Search the data for the string "minus" and copy each line where it turns up.

DATA TO USE:
• • • •
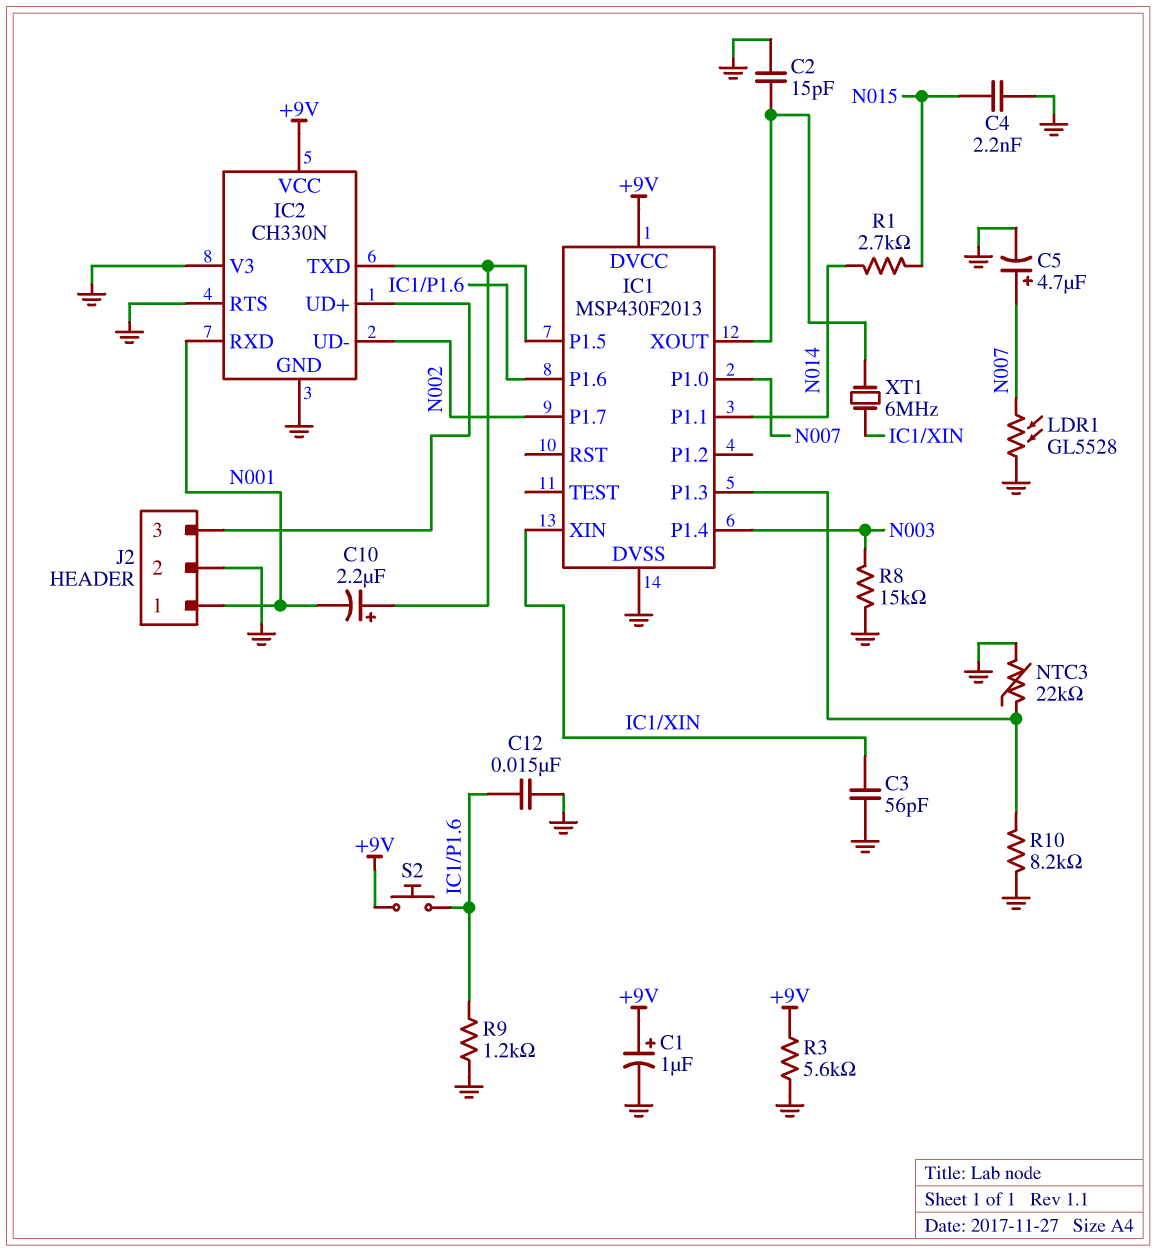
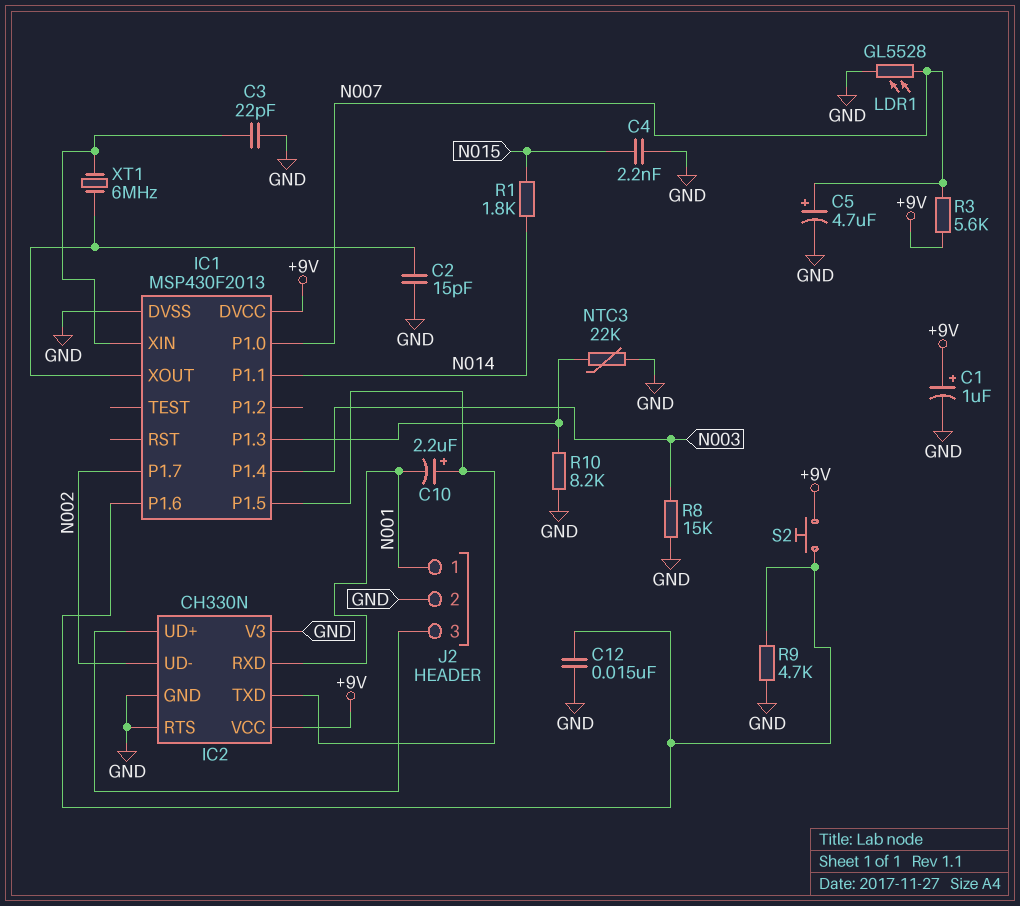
C3: 56pF (GND, IC1/XIN) -> 22pF (GND, IC1/XIN)
R1: 2.7k (N014, N015) -> 1.8k (N014, N015)
R3: 5.6k (+9V, GND) -> 5.6k (+9V, N007)
R9: 1.2k (GND, IC1/P1.6) -> 4.7k (GND, IC1/P1.6)

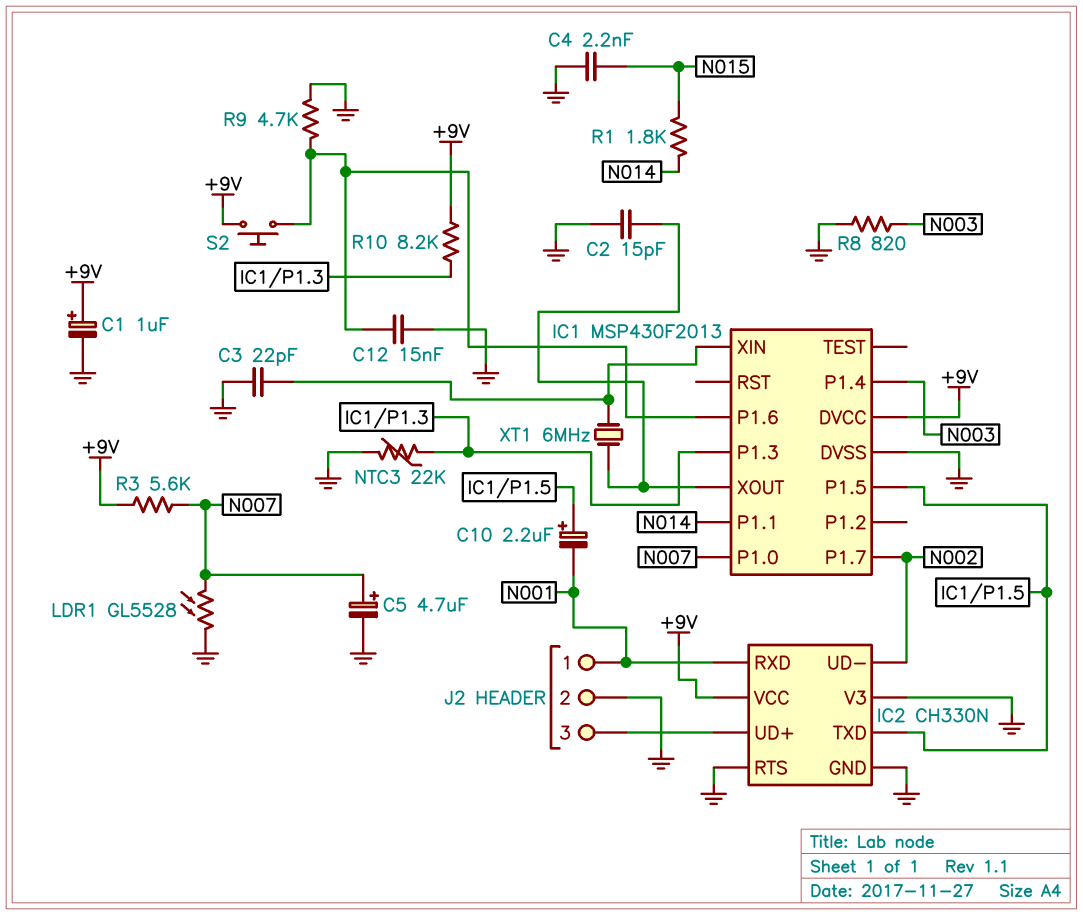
R8: 15k (GND, N003) -> 820 (GND, N003)
R10: 8.2k (GND, IC1/P1.3) -> 8.2k (+9V, IC1/P1.3)

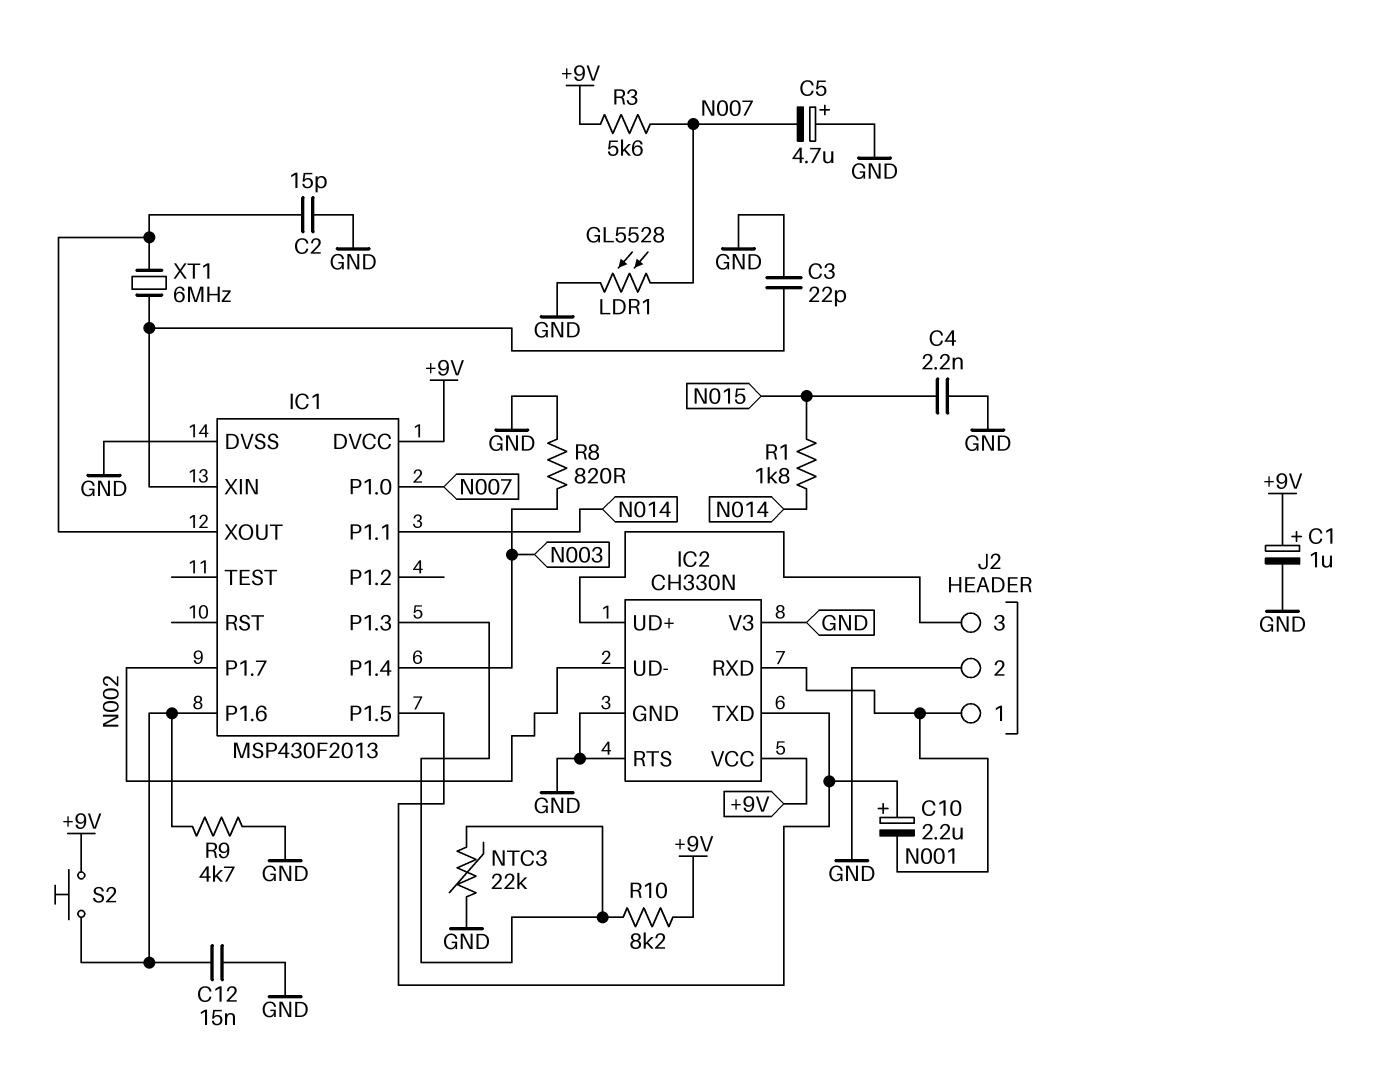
C5: 4.7uF (plus N007, minus GND) -> 4.7uF (plus GND, minus N007)

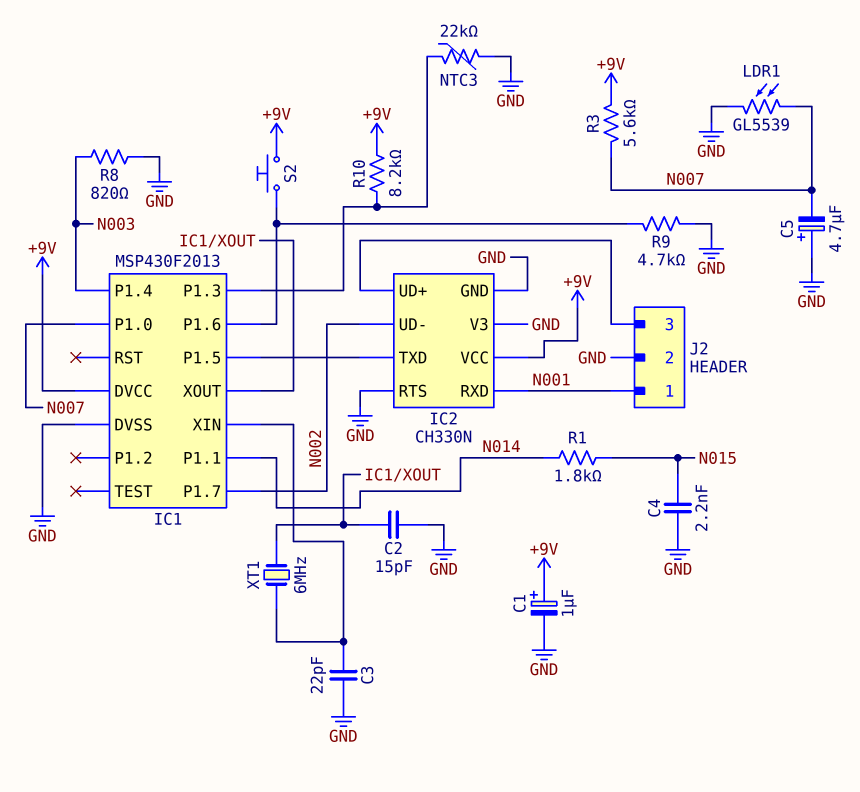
C10: 2.2uF (plus IC1/P1.5, minus N001) -> none
C12: 15nF (GND, IC1/P1.6) -> none
LDR1: GL5528 (GND, N007) -> GL5539 (GND, N007)

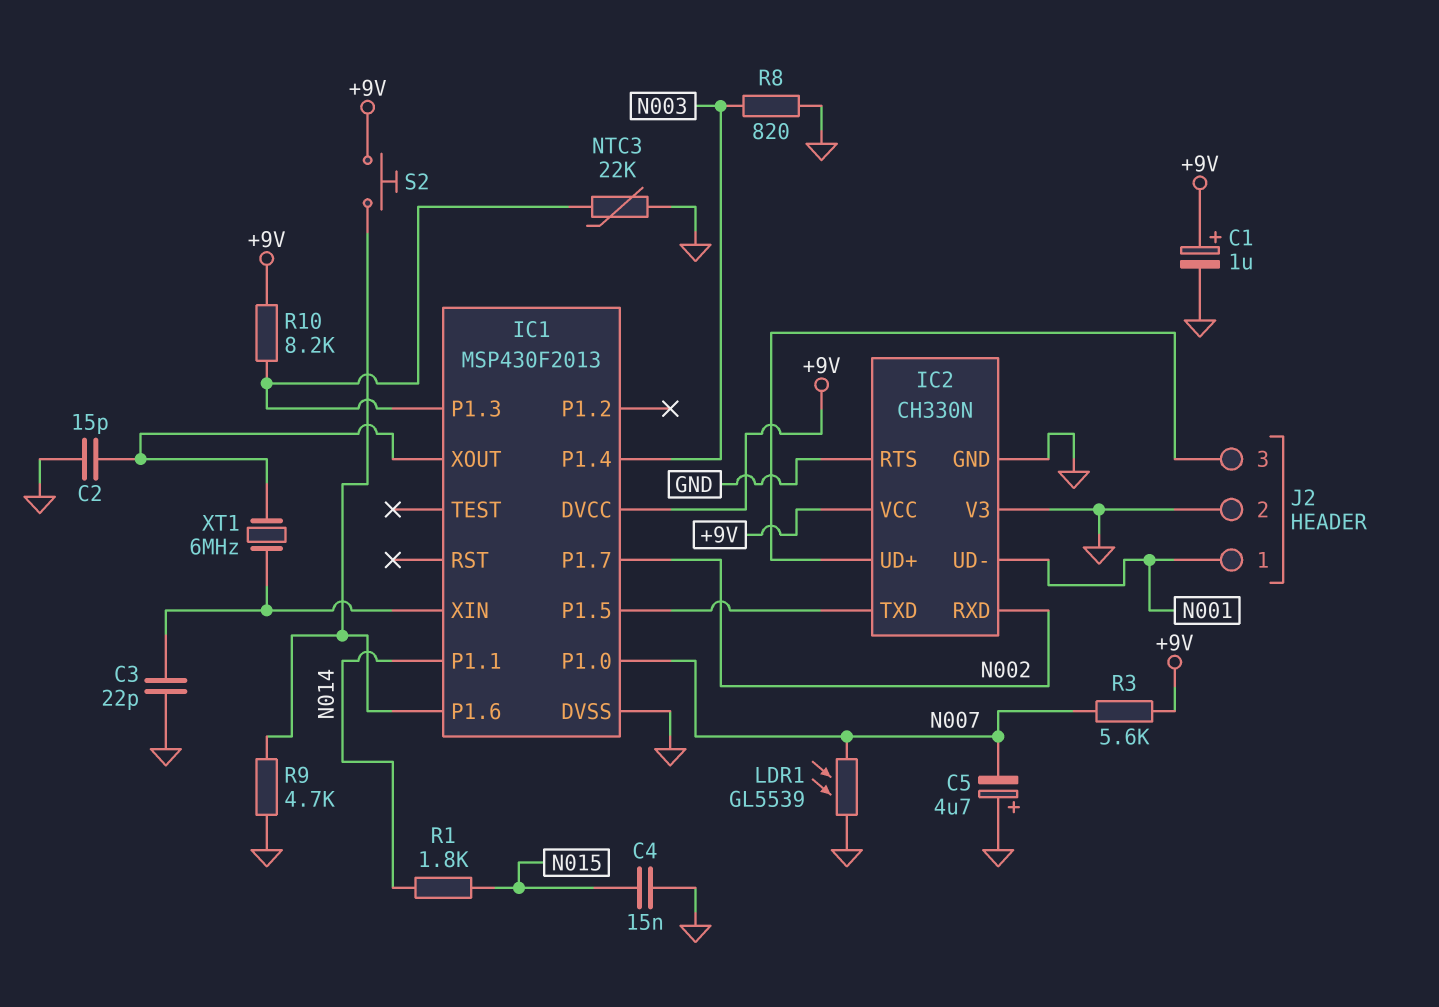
C4: 2.2nF (GND, N015) -> 15nF (GND, N015)
IC2 pin RXD: N001 -> N002
IC2 pin UD-: N002 -> N001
• • • •
EXERCISE SOLUTION:
C5: 4.7uF (plus N007, minus GND) -> 4.7uF (plus GND, minus N007)
C10: 2.2uF (plus IC1/P1.5, minus N001) -> none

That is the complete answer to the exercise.